- [Goal of the exercise]: What is needed is a word-for-word copy of every record below, minus the pictures.
--
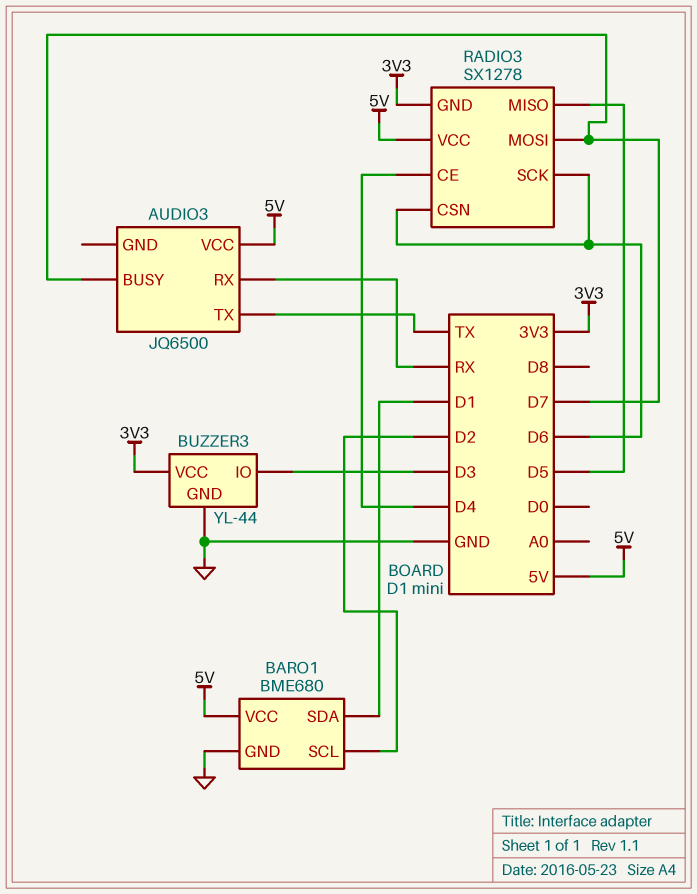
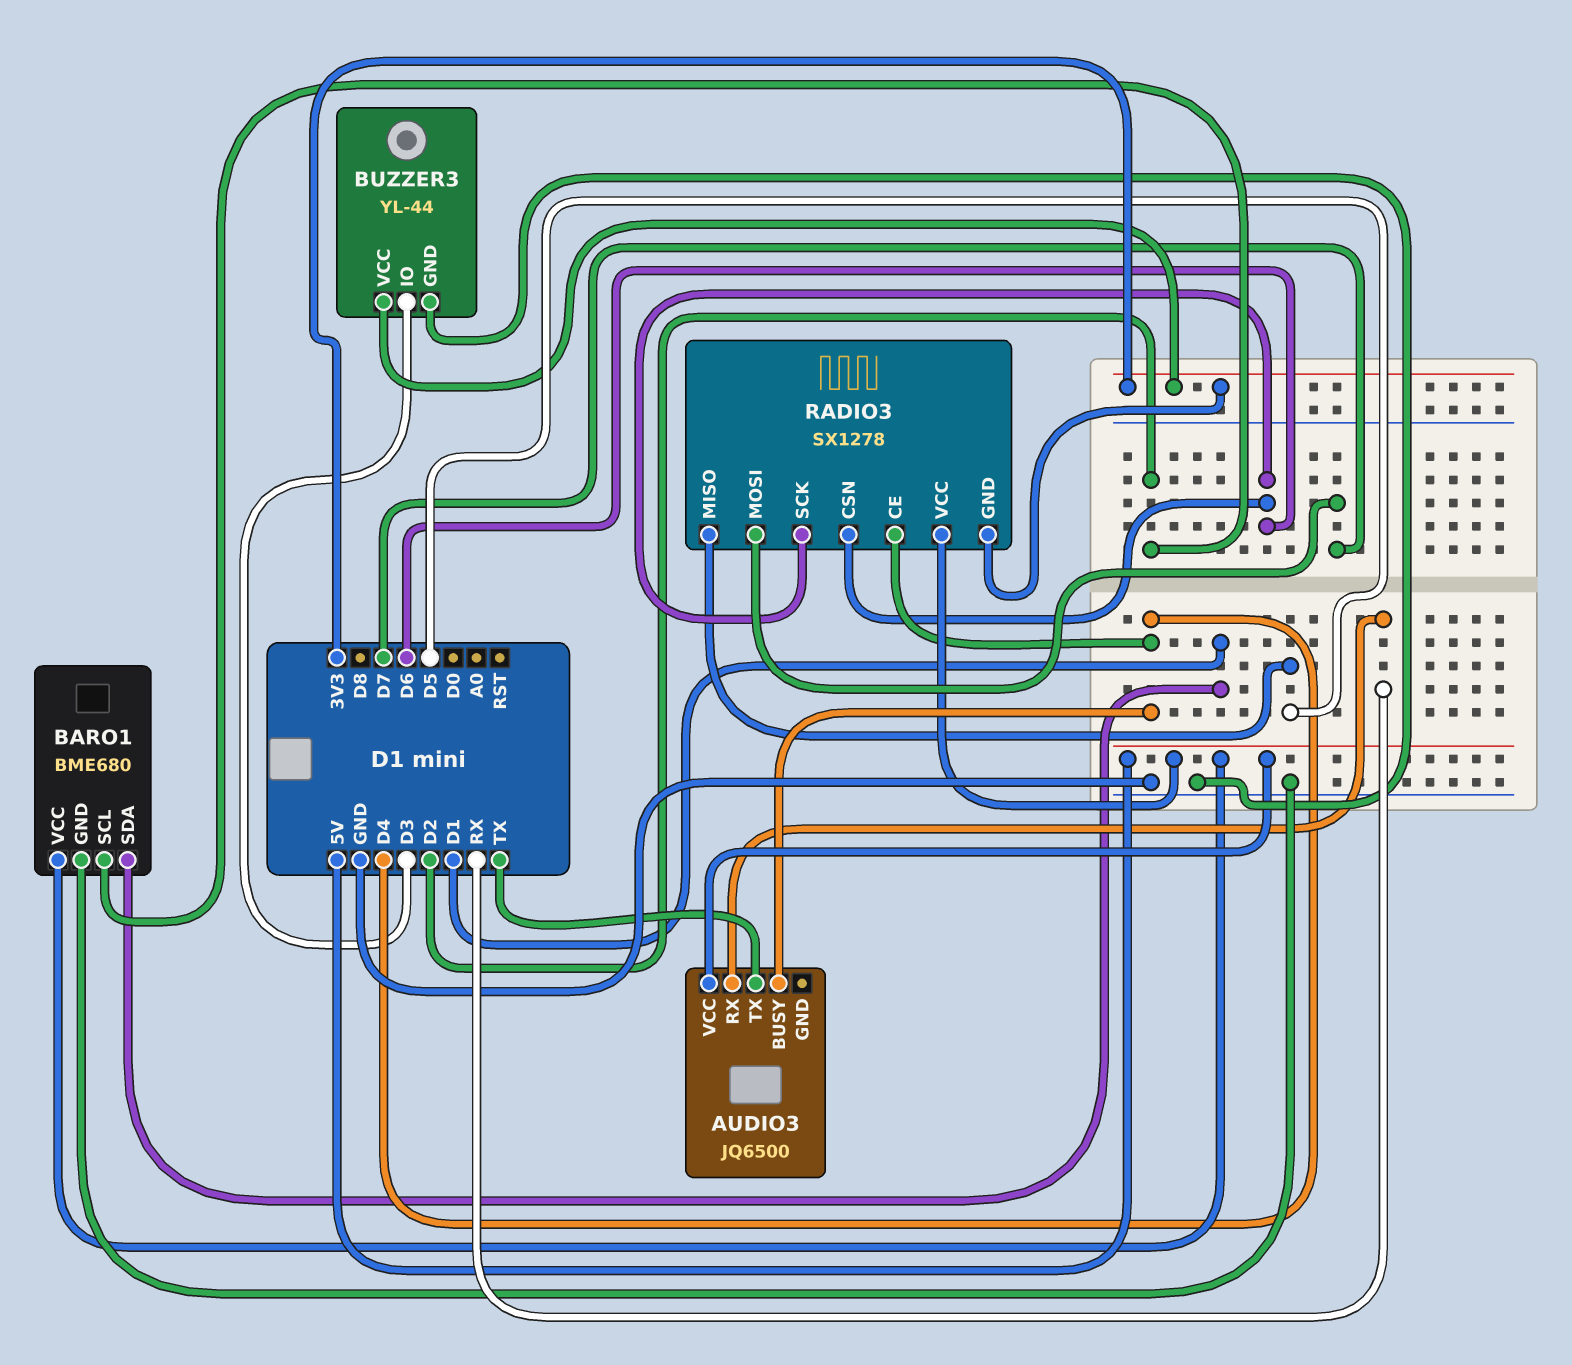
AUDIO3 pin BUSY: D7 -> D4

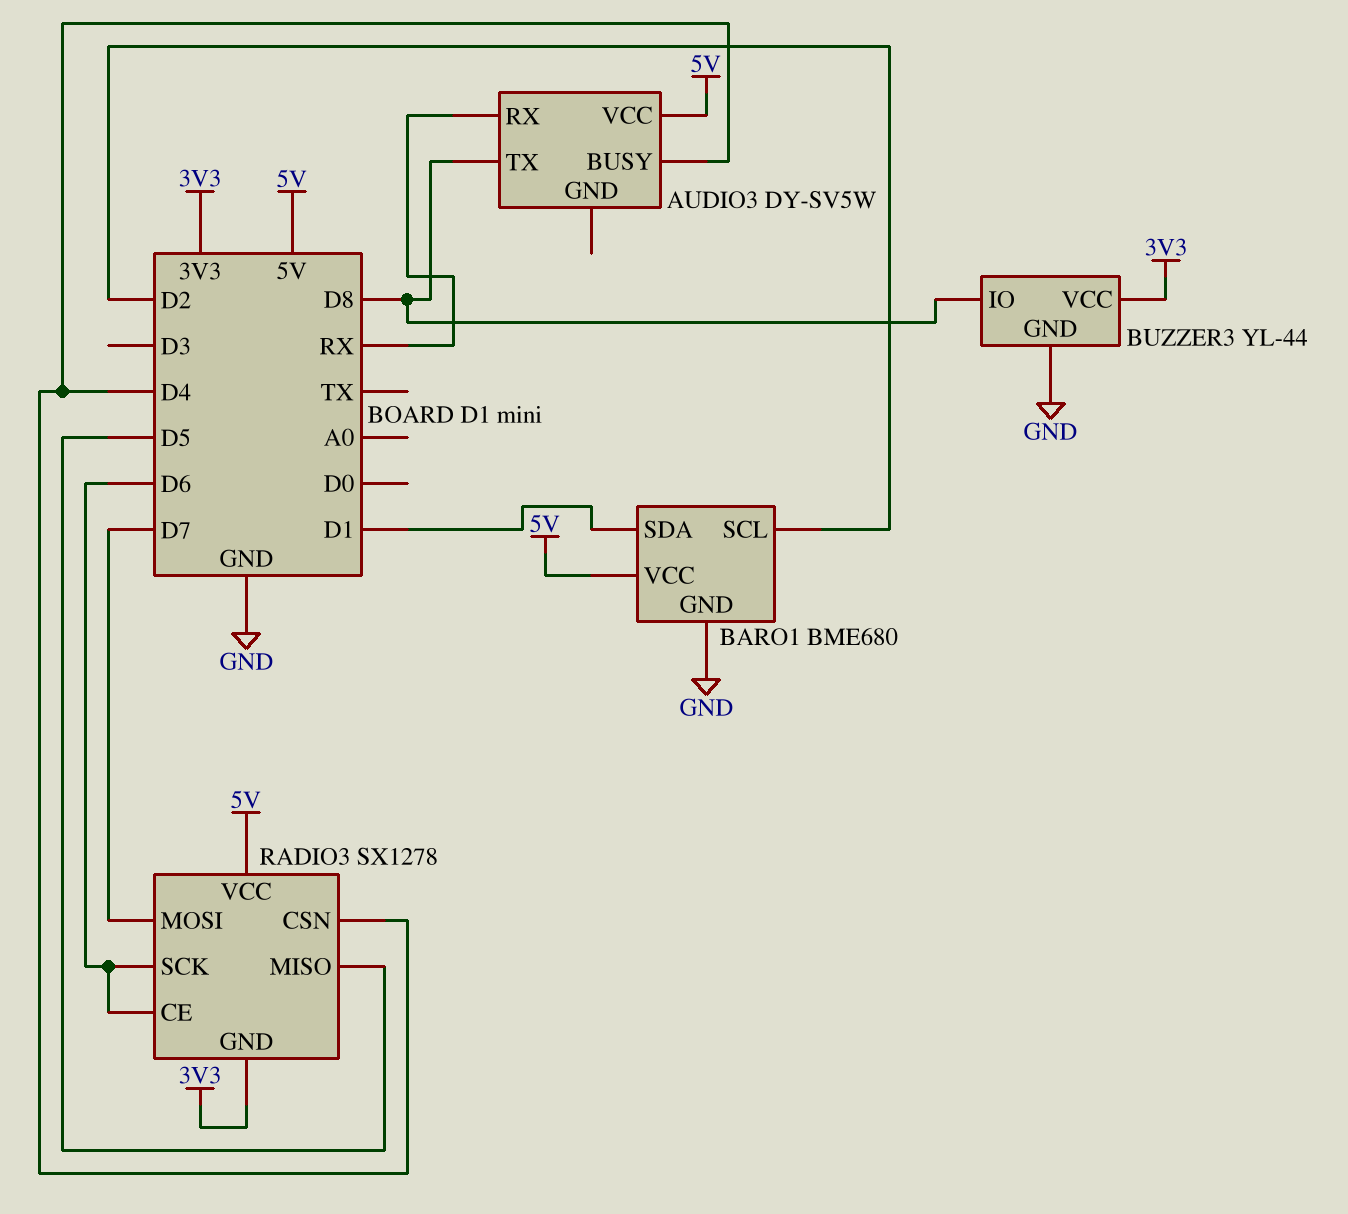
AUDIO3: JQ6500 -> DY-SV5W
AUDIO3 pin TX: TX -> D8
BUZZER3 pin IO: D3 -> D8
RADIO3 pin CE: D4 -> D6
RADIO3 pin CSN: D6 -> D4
--
- [Exercise result]:
AUDIO3 pin BUSY: D7 -> D4

AUDIO3: JQ6500 -> DY-SV5W
AUDIO3 pin TX: TX -> D8
BUZZER3 pin IO: D3 -> D8
RADIO3 pin CE: D4 -> D6
RADIO3 pin CSN: D6 -> D4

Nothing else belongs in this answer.